Exercise: Your job is to print, exactly, the lines in the data below from the line with "green rectangle: (227, 119)" through the line with "gray star: (256, 390) -> (177, 198), moved", both included, and to omit any picture.

:::::

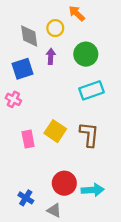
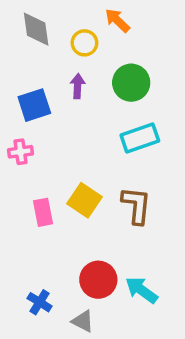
gray diamond: (29, 36) -> (36, 29), moved
pink cross: (13, 99) -> (21, 152), turned -35
cyan arrow: (93, 190) -> (142, 290), turned -140

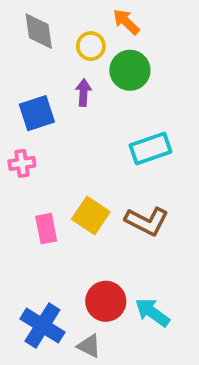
green circle: (131, 83) -> (130, 70), moved
brown L-shape: (136, 205) -> (147, 221), turned 111
blue cross: (40, 302) -> (42, 325), size x1.6

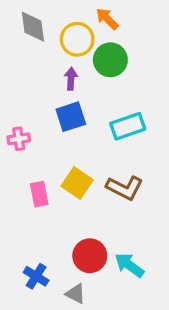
yellow circle: (91, 46) -> (77, 39), size x1.4
blue square: (37, 113) -> (71, 117), moved
blue cross: (42, 325) -> (36, 276), size x0.7

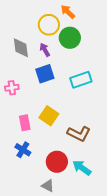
gray diamond: (33, 27) -> (21, 48), moved
purple arrow: (71, 79) -> (45, 50), turned -32
brown L-shape: (125, 188) -> (79, 134), moved
blue cross: (36, 276) -> (23, 150), moved

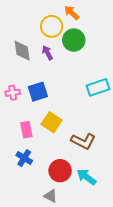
blue square: (45, 74) -> (38, 92), moved
cyan rectangle: (81, 80) -> (98, 87), moved

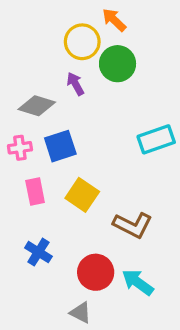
gray diamond: (22, 51) -> (37, 106), moved, turned -65
pink rectangle: (26, 130) -> (35, 191), moved

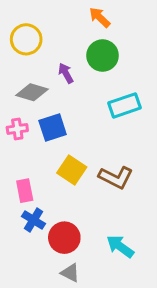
yellow circle: (82, 42) -> (26, 39), moved
cyan rectangle: (156, 139) -> (125, 105), moved
pink rectangle: (35, 191) -> (25, 191), moved
brown L-shape: (133, 225) -> (116, 177), moved
red circle: (96, 272) -> (64, 238), moved

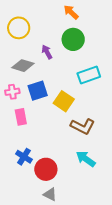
yellow square: (72, 170) -> (64, 101), moved
pink rectangle: (25, 191) -> (21, 117), moved
cyan arrow: (120, 246) -> (86, 159), moved

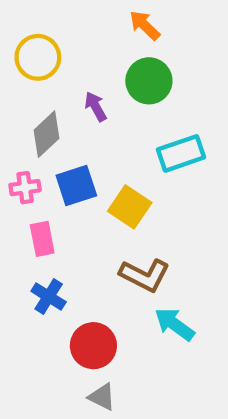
gray diamond: (23, 66) -> (46, 134), turned -60
brown L-shape: (83, 126) -> (145, 275), moved
blue cross: (24, 157) -> (49, 297), moved

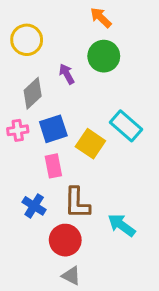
cyan rectangle: (181, 153) -> (126, 126), moved, turned 60
pink rectangle: (42, 239) -> (53, 166), moved
brown L-shape: (145, 275) -> (77, 203), moved, turned 64

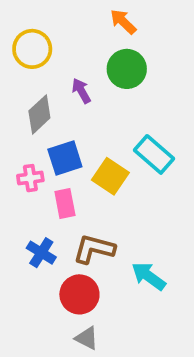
pink cross: (18, 130) -> (30, 178), moved
brown L-shape: (77, 203) -> (94, 249), turned 104

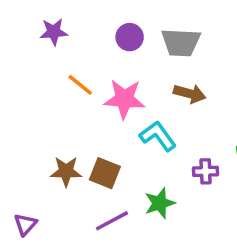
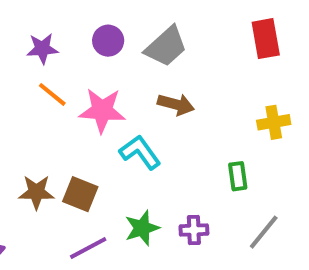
purple star: (54, 32) -> (42, 49), moved
gray trapezoid: (181, 42) -> (166, 47), turned -45
purple cross: (206, 171) -> (194, 230), moved

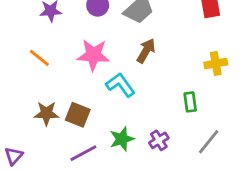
orange line: (52, 94) -> (39, 58), moved
brown arrow: (176, 104) -> (146, 51), turned -75
purple cross: (194, 230) -> (159, 140), turned -30

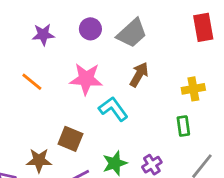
yellow cross: (216, 64) -> (193, 89), moved
brown star: (46, 113) -> (39, 160), moved

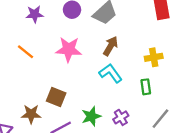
cyan L-shape: (113, 109) -> (111, 73), moved

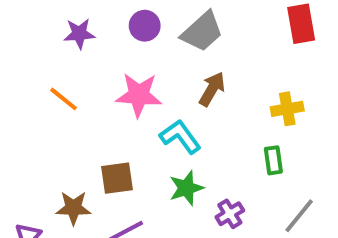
cyan L-shape: (111, 73) -> (180, 137), moved
brown square: (56, 97) -> (117, 178), turned -30
green star: (91, 116) -> (186, 188), moved

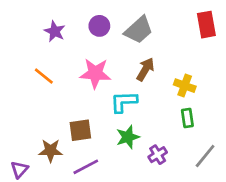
purple star: (79, 34) -> (55, 31), turned 30
yellow cross: (287, 109) -> (185, 86), moved, turned 30
cyan L-shape: (180, 137) -> (124, 102), turned -56

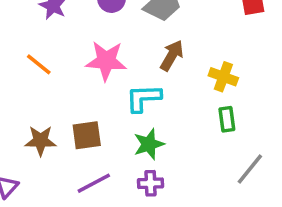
brown star: (51, 151) -> (41, 141), moved
purple cross: (158, 155) -> (151, 183), moved, turned 30

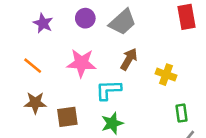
green rectangle: (227, 119) -> (181, 113), moved
brown star: (41, 141) -> (35, 103), moved

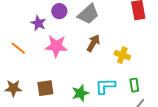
purple star: (43, 23) -> (38, 23), moved
cyan L-shape: (108, 90) -> (105, 86), moved
brown star: (35, 103) -> (13, 88), moved

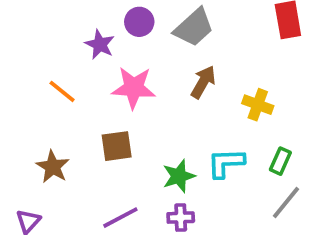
green rectangle: (134, 85) -> (280, 161), turned 32
brown star: (13, 88) -> (53, 167), turned 30
brown square: (45, 88) -> (117, 146), moved

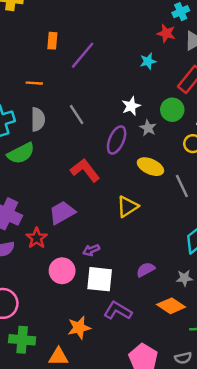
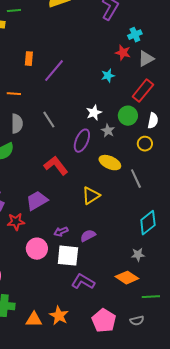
red star: (37, 238) -> (16, 222), turned 30
purple semicircle: (146, 270) -> (88, 236), moved
orange star: (79, 328) -> (59, 316), moved, turned -30

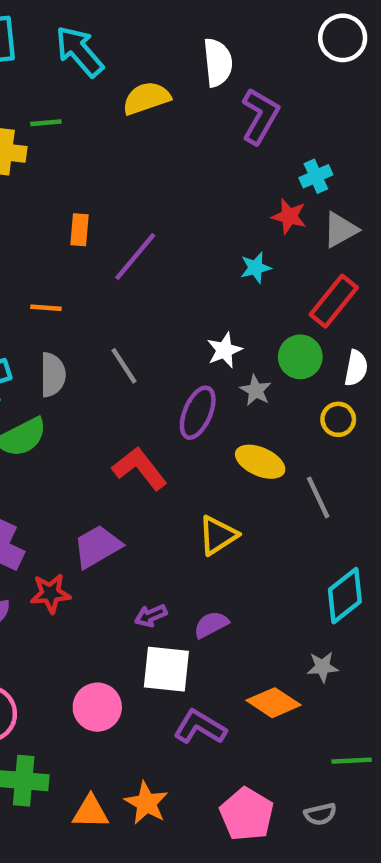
pink circle: (37, 249) -> (97, 707), moved
orange diamond: (127, 278) -> (274, 703), moved

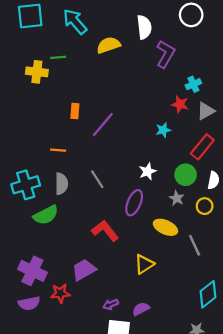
white circle: (343, 38) -> (191, 15), moved
gray star: (256, 390) -> (177, 198), moved

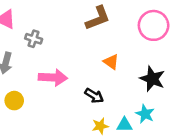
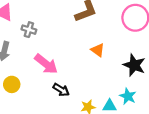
pink arrow: (53, 78) -> (46, 64), turned 35
black arrow: (94, 96) -> (61, 90), moved

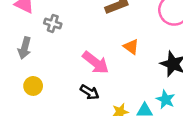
pink arrow: (46, 64) -> (96, 63), moved

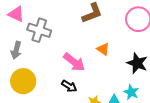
gray cross: (53, 23) -> (39, 30), size x1.6
yellow circle: (33, 86) -> (23, 81), size x1.6

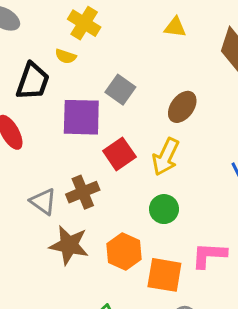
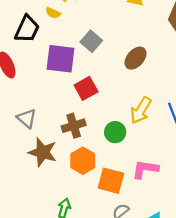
yellow arrow: (166, 157) -> (141, 110), moved
brown cross: (83, 192) -> (74, 126), moved

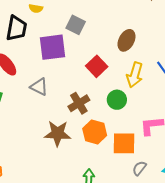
brown ellipse: (136, 58) -> (126, 40), moved
red square: (86, 88) -> (97, 66), moved
gray triangle: (27, 118) -> (39, 87), moved

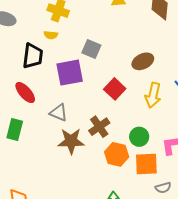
brown ellipse: (126, 40) -> (143, 61), turned 40
green circle: (117, 100) -> (139, 137), moved
brown star: (57, 133) -> (71, 141), moved
gray semicircle: (139, 168) -> (163, 188), turned -140

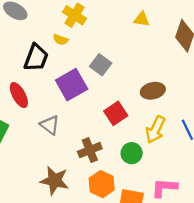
purple square: (70, 73) -> (72, 85), turned -32
green circle: (139, 137) -> (132, 153), moved
brown star: (71, 141) -> (54, 181), moved

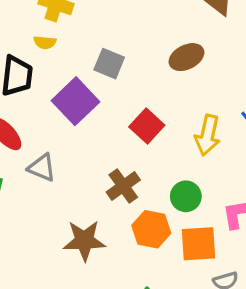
brown ellipse: (153, 91) -> (186, 57), moved
gray triangle: (50, 125) -> (42, 168), moved
green circle: (132, 153) -> (186, 196), moved

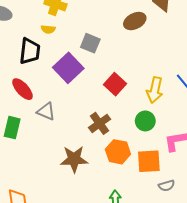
brown ellipse: (186, 57) -> (135, 21), moved
green circle: (186, 196) -> (145, 121), moved

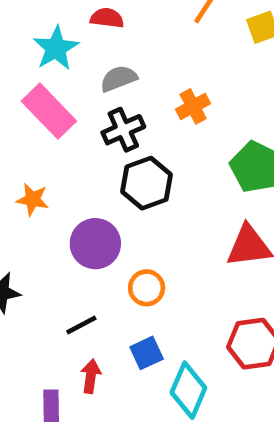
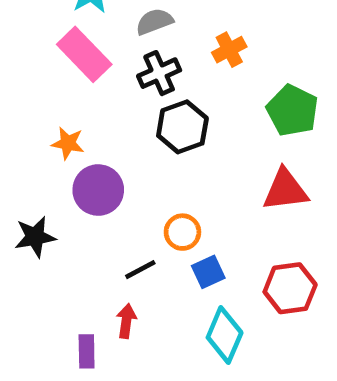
purple circle: (95, 244) -> (98, 190), moved
black line: (81, 325) -> (140, 270), moved
blue square: (147, 353) -> (208, 272), moved

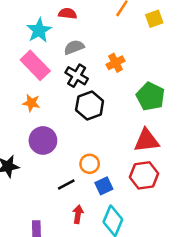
black cross: (159, 73) -> (77, 76), turned -35
orange star: (68, 143) -> (31, 103), moved
red hexagon: (290, 288) -> (144, 175), moved
red arrow: (126, 321) -> (78, 214), moved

:::::

Task response:
green rectangle: (227, 119) -> (181, 113), moved
brown star: (41, 141) -> (35, 103), moved

purple star: (43, 23) -> (38, 23), moved
cyan L-shape: (108, 90) -> (105, 86), moved
brown star: (35, 103) -> (13, 88), moved

green rectangle: (134, 85) -> (280, 161), turned 32
brown star: (13, 88) -> (53, 167), turned 30
brown square: (45, 88) -> (117, 146), moved

red star: (37, 238) -> (16, 222), turned 30
purple semicircle: (146, 270) -> (88, 236), moved
orange star: (79, 328) -> (59, 316), moved, turned -30

pink circle: (37, 249) -> (97, 707), moved
orange diamond: (127, 278) -> (274, 703), moved

white circle: (343, 38) -> (191, 15), moved
gray star: (256, 390) -> (177, 198), moved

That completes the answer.